**Activity**
Among the lines below, output only those between the line holding "blue carton: none" and the line holding "pink goblet: [177,281,244,374]", inclusive, exactly as written and with no pictures.

**Information shown**
********
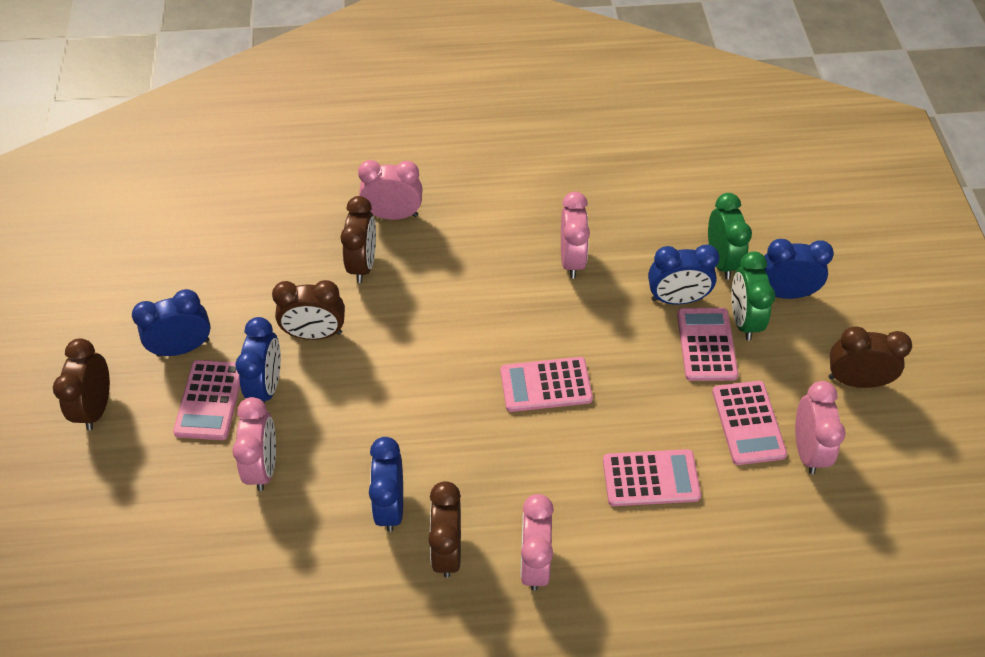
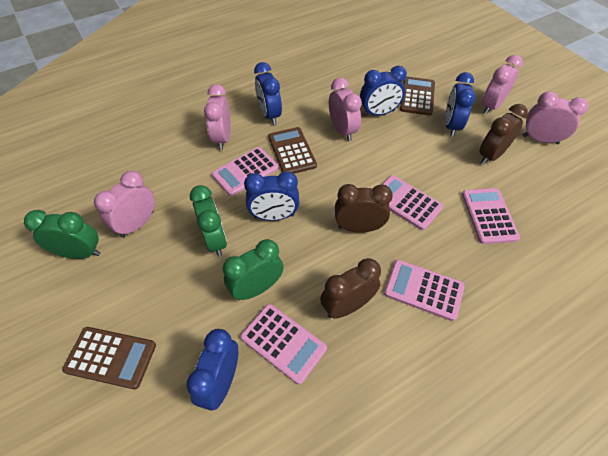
brown calculator: none = 0 -> [62,327,156,389] [268,127,317,174] [400,77,435,116] = 3
brown clock: [53,338,110,430] [272,280,345,340] [341,196,376,283] [428,481,461,578] [828,326,912,388] = 5 -> [320,258,381,318] [335,184,393,233] [479,104,528,165] = 3
green clock: [708,193,752,279] [731,251,775,340] = 2 -> [24,210,100,259] [189,185,227,257] [223,239,284,300] = 3

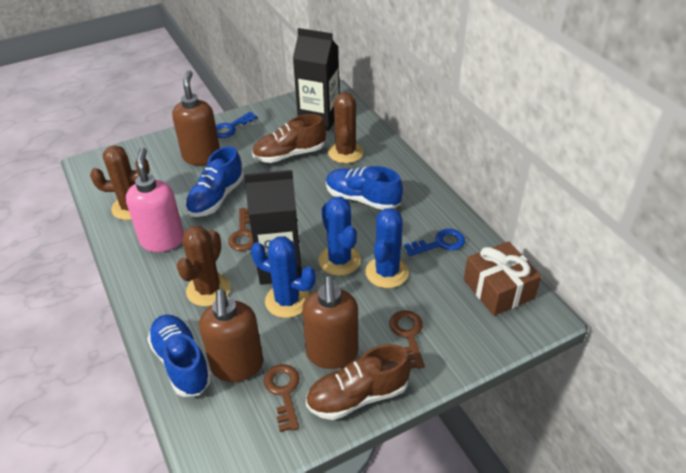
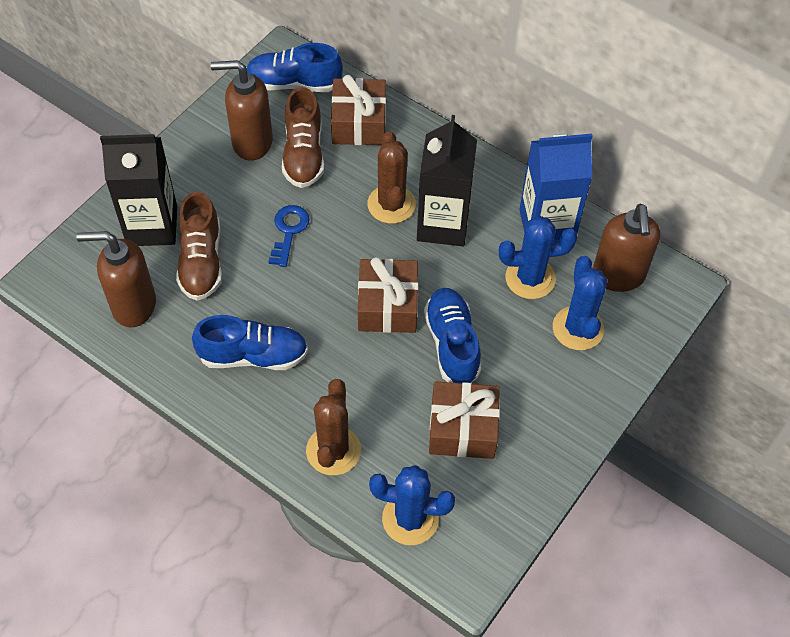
blue carton: none = 0 -> [519,133,593,241] = 1
blue key: [216,112,258,138] [404,229,465,256] = 2 -> [269,205,310,267] = 1
brown cactus: [90,145,150,220] [177,226,231,306] [328,92,364,163] = 3 -> [306,379,361,475] [368,131,416,224] = 2
brown gift: [464,241,541,316] = 1 -> [331,75,386,145] [358,257,419,333] [429,381,500,459] = 3
brown key: [228,208,253,251] [264,364,300,432] [389,310,425,369] = 3 -> none = 0
pink soap dispenser: [126,148,184,252] = 1 -> none = 0

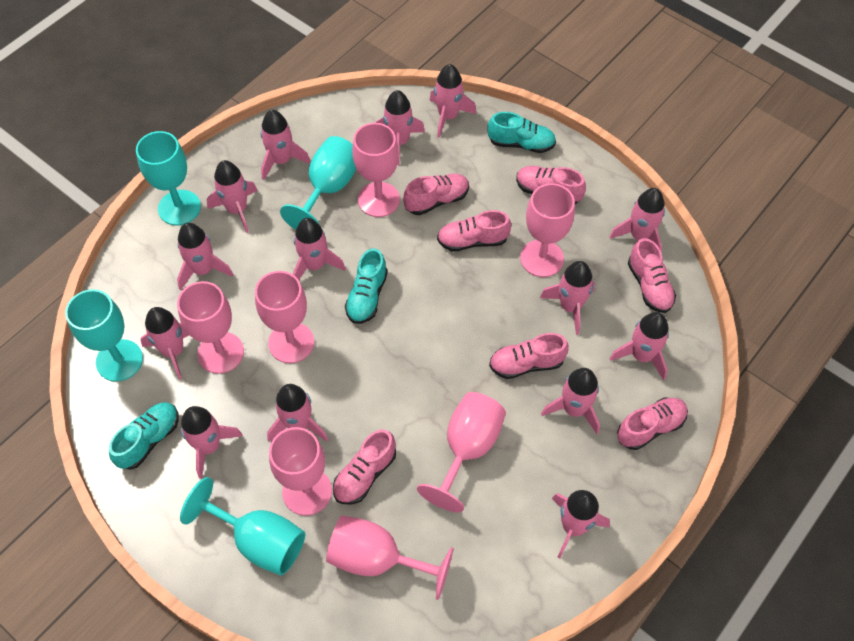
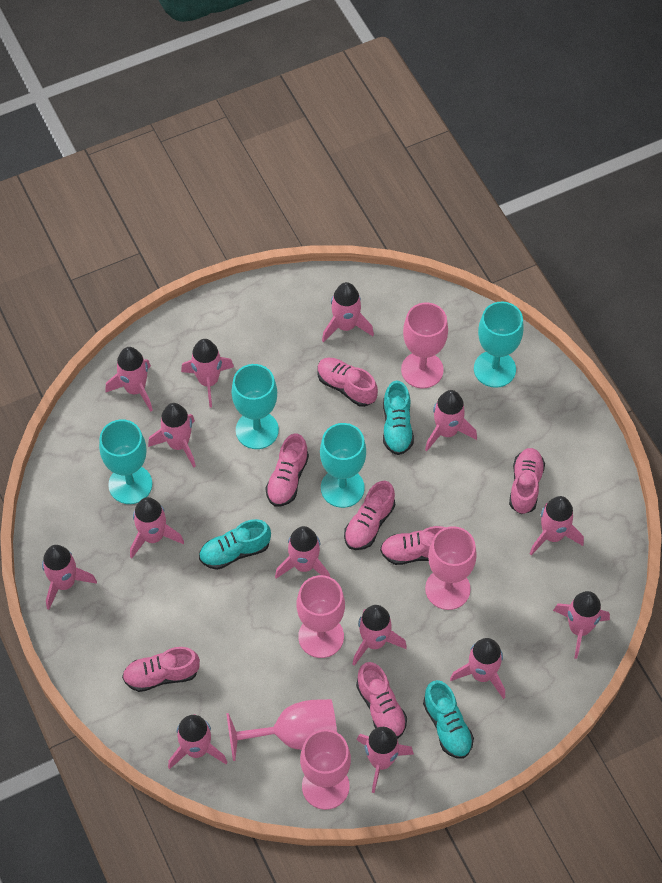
pink goblet: [177,281,244,374] [255,271,314,363] [269,427,332,516] [326,516,454,600] [352,123,400,217] [417,392,506,512] [520,183,575,277] = 7 -> [226,699,337,761] [297,575,345,658] [300,729,351,810] [401,302,448,388] [425,526,477,610] = 5

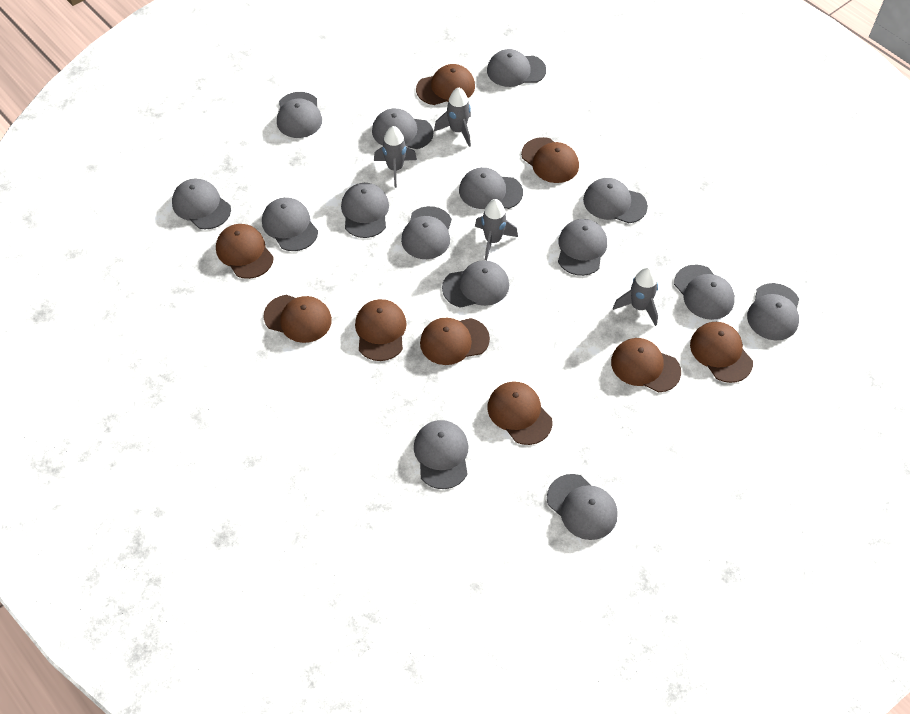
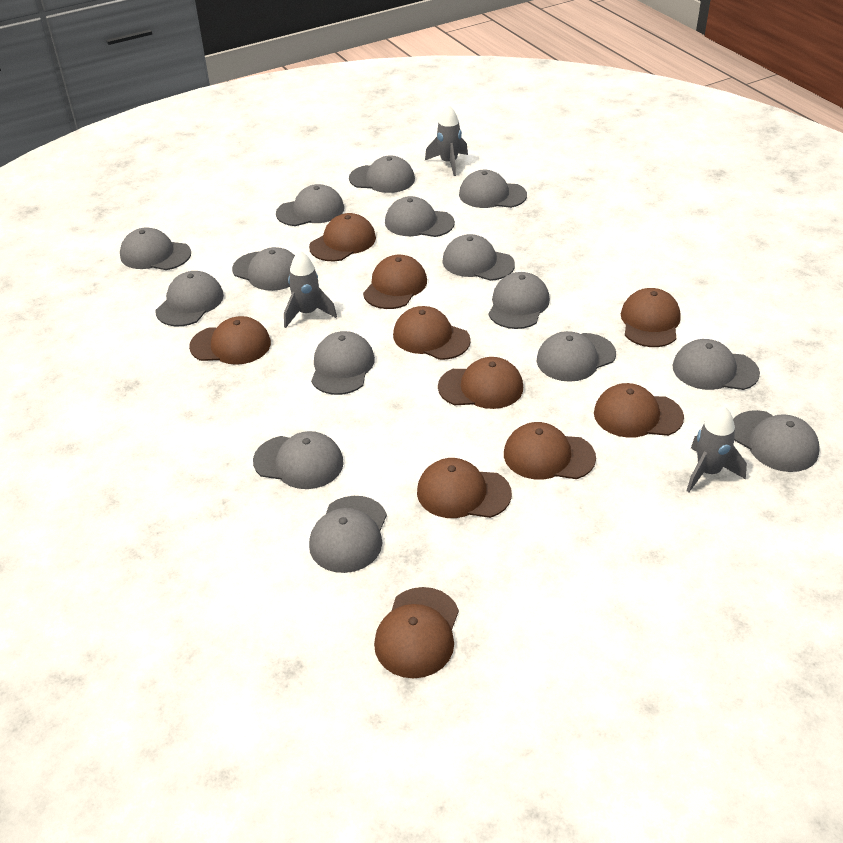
brown cap: [216,224,274,279] [264,295,332,343] [355,299,407,361] [416,64,475,105] [420,318,490,365] [487,382,553,445] [521,137,579,183] [611,338,681,392] [690,322,753,383] = 9 -> [189,316,271,365] [309,213,376,261] [363,255,427,309] [374,587,459,678] [393,306,471,360] [417,458,512,518] [438,357,523,409] [504,422,596,480] [594,383,684,438] [621,288,681,347] = 10
grey rocket: [374,126,417,188] [434,87,471,147] [475,199,518,260] [613,267,658,326] = 4 -> [284,251,337,328] [425,105,468,176] [687,406,747,492] = 3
********
**Answer to this problem**
blue carton: none = 0 -> [519,133,593,241] = 1
blue key: [216,112,258,138] [404,229,465,256] = 2 -> [269,205,310,267] = 1
brown cactus: [90,145,150,220] [177,226,231,306] [328,92,364,163] = 3 -> [306,379,361,475] [368,131,416,224] = 2
brown gift: [464,241,541,316] = 1 -> [331,75,386,145] [358,257,419,333] [429,381,500,459] = 3
brown key: [228,208,253,251] [264,364,300,432] [389,310,425,369] = 3 -> none = 0
pink soap dispenser: [126,148,184,252] = 1 -> none = 0

pink goblet: [177,281,244,374] [255,271,314,363] [269,427,332,516] [326,516,454,600] [352,123,400,217] [417,392,506,512] [520,183,575,277] = 7 -> [226,699,337,761] [297,575,345,658] [300,729,351,810] [401,302,448,388] [425,526,477,610] = 5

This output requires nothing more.